■ What the exercise asks: Pull out each line of the records holding the string "banana".
┌──
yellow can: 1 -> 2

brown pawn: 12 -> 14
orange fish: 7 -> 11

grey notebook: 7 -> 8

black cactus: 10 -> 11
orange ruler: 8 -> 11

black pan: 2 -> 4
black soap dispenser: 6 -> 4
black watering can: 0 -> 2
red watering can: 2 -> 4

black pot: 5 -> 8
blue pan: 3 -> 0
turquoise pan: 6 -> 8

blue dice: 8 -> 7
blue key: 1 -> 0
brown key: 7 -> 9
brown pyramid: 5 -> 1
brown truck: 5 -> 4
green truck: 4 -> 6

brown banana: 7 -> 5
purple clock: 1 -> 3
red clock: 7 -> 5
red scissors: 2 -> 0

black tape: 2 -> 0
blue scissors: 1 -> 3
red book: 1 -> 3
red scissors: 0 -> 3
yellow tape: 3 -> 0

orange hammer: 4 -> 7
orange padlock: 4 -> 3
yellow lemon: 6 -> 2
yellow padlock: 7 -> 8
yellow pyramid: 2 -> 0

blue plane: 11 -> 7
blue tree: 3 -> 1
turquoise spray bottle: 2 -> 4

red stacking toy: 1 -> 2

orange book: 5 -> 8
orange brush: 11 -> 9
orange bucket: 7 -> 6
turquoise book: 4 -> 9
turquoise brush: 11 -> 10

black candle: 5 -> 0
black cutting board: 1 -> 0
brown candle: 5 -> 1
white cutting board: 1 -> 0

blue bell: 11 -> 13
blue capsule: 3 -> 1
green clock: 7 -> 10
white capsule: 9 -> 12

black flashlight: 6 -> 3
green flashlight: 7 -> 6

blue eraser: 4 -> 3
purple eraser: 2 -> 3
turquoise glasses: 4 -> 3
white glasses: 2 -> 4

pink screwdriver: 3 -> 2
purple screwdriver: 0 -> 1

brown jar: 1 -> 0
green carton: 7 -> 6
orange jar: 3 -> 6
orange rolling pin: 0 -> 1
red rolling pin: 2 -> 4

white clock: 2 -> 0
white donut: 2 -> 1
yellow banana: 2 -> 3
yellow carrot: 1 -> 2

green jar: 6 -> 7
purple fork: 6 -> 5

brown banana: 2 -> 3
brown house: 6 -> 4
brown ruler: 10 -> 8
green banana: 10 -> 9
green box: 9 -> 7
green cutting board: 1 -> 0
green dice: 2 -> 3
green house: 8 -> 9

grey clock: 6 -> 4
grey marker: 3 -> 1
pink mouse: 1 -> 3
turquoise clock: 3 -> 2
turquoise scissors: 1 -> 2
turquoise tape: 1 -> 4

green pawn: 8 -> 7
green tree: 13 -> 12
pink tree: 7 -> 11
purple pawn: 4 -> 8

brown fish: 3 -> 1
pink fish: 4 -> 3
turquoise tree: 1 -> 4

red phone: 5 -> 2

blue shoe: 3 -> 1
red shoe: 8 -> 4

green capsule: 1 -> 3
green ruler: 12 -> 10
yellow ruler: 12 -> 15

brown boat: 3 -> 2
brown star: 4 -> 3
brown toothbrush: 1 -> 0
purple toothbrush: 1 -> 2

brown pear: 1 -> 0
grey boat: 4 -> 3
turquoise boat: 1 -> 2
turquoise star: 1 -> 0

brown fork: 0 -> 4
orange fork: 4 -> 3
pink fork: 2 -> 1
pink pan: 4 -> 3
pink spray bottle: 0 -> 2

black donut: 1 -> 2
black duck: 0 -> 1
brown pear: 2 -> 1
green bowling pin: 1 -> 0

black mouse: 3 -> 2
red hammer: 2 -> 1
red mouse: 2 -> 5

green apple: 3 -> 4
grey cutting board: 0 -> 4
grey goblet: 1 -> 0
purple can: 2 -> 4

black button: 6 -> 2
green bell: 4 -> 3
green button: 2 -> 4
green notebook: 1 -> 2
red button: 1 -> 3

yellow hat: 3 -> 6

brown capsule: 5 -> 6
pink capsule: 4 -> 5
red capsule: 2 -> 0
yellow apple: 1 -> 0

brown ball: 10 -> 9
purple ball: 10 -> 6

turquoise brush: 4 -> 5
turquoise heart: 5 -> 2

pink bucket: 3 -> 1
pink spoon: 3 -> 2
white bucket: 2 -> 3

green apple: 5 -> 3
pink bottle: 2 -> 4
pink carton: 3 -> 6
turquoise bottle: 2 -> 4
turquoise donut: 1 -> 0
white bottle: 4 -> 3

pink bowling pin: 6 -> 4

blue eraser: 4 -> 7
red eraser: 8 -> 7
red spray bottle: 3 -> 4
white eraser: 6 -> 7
└──
■ Solved exercise:
brown banana: 7 -> 5
yellow banana: 2 -> 3
brown banana: 2 -> 3
green banana: 10 -> 9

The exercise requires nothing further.